### Problem description
In your copy of the data, omit the pictures and keep all else exactly as given.

### Given information
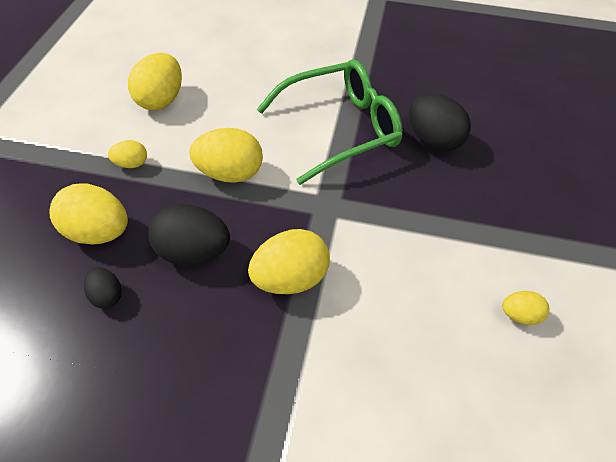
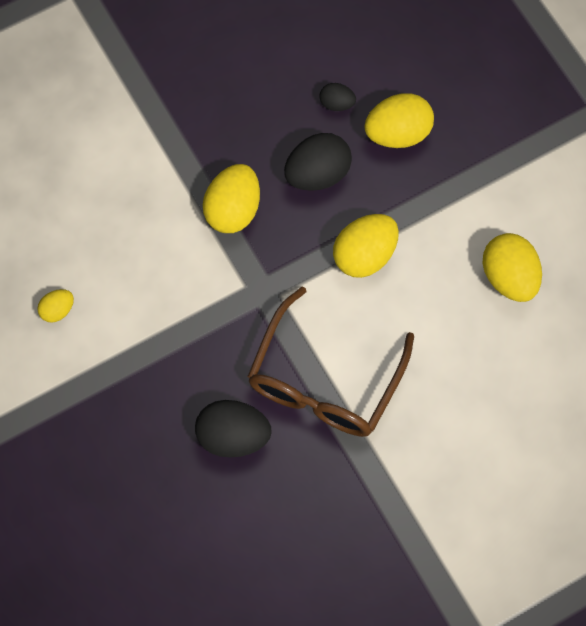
camera: 140 degrees right, 15 degrees up
yellow egg [108,140,147,168] -> none
green glasses [257,59,403,185] -> brown glasses [247,286,414,437]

### Exercise response
camera: 140 degrees right, 15 degrees up
yellow egg [108,140,147,168] -> none
green glasses [257,59,403,185] -> brown glasses [247,286,414,437]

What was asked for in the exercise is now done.